%%
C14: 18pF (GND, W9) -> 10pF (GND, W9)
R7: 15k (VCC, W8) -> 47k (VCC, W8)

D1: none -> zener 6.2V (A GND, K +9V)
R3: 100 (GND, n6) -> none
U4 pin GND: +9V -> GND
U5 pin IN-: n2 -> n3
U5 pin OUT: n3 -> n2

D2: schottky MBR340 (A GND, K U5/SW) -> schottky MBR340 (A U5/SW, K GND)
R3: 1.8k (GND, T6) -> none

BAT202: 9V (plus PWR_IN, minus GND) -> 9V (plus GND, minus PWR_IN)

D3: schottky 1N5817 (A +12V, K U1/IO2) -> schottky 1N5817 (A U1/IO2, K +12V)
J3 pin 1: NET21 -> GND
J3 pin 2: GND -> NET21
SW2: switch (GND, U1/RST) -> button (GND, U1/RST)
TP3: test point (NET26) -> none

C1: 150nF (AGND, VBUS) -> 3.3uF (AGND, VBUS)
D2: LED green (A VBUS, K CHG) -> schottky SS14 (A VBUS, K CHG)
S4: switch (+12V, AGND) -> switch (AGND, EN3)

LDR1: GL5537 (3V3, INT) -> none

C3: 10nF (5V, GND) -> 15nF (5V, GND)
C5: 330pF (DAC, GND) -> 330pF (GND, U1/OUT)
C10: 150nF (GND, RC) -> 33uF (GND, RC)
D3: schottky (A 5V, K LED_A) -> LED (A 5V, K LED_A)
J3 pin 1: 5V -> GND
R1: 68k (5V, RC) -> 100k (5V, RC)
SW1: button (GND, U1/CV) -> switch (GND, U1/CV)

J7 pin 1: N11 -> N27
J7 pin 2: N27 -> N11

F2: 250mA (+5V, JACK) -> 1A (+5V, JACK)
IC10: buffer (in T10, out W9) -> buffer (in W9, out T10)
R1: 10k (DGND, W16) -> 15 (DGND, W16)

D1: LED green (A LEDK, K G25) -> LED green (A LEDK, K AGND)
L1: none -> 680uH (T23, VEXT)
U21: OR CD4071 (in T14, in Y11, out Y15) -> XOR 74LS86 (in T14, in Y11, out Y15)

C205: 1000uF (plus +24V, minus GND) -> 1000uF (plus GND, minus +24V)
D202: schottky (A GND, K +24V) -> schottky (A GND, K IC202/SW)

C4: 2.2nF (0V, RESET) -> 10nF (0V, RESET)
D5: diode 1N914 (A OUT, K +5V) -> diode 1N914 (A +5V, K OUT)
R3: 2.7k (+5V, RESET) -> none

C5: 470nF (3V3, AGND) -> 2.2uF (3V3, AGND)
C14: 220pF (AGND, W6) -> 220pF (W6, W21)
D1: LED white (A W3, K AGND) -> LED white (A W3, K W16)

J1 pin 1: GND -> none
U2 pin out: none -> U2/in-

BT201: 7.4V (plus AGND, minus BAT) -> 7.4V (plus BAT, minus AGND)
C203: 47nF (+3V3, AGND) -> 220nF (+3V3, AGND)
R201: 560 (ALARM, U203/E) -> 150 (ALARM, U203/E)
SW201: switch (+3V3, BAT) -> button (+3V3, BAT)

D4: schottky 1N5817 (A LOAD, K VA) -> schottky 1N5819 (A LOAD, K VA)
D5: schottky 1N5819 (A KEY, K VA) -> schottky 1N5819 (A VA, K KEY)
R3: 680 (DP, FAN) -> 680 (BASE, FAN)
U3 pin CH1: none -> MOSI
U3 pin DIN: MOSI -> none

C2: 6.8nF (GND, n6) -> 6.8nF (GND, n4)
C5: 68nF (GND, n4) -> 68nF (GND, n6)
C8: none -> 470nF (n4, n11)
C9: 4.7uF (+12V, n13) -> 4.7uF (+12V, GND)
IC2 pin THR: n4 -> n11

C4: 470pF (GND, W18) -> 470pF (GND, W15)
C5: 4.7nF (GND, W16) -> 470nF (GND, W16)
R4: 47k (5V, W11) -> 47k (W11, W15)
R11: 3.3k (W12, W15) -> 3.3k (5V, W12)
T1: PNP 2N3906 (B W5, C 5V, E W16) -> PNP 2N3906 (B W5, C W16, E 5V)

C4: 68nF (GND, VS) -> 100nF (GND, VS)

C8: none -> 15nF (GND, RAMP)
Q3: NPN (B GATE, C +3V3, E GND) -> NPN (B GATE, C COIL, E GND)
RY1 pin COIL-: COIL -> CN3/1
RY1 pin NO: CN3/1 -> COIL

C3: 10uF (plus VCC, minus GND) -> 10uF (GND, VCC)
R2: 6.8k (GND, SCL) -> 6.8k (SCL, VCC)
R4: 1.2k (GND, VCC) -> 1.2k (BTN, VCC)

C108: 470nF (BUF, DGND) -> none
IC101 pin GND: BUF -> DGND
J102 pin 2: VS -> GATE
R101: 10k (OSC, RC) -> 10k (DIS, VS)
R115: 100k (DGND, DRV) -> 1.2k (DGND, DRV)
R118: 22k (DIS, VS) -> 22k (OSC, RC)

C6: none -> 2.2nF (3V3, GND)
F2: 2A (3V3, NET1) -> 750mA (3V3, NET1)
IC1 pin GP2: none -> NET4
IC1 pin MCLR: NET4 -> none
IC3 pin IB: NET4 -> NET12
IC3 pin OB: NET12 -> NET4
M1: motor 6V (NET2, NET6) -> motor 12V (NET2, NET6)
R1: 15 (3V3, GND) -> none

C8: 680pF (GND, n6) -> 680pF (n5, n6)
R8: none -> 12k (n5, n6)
%%
Every line above that holds the word "RESET" is to be found and copied.

SOLVED EXERCISE =
C4: 2.2nF (0V, RESET) -> 10nF (0V, RESET)
R3: 2.7k (+5V, RESET) -> none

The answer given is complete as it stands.